Segment Start: Record extracts

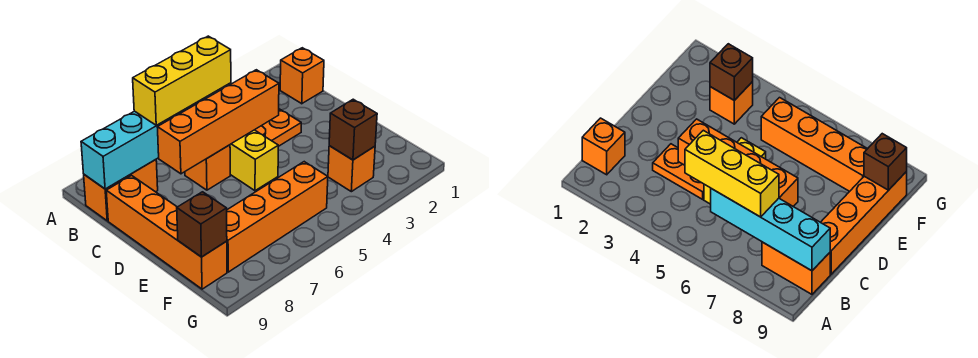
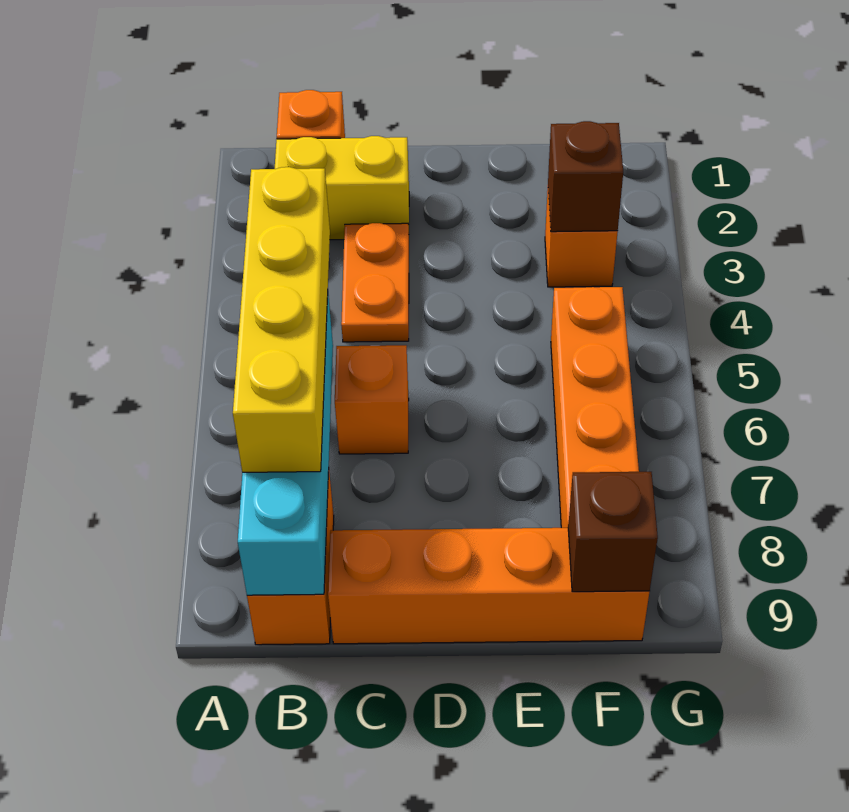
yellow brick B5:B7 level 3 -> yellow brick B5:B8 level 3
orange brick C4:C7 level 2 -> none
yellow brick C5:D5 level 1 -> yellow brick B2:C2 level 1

Segment End: Record extracts
Segment Start: Record extracts

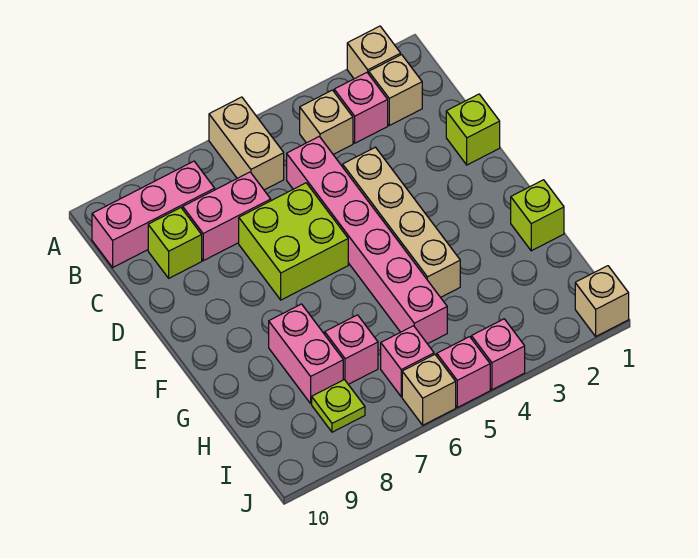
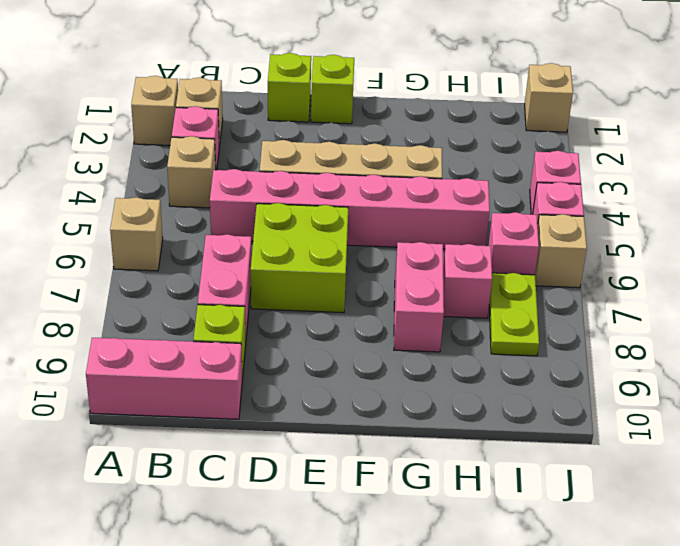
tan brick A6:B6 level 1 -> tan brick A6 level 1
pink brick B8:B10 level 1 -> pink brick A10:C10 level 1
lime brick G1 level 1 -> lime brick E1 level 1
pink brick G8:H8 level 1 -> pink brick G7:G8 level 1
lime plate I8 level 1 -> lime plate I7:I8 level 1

Segment End: Record extracts

§ About this task
Select, from the listing, all lines that include the word "yellow".

§ Solution for this exercise
yellow brick B5:B7 level 3 -> yellow brick B5:B8 level 3
yellow brick C5:D5 level 1 -> yellow brick B2:C2 level 1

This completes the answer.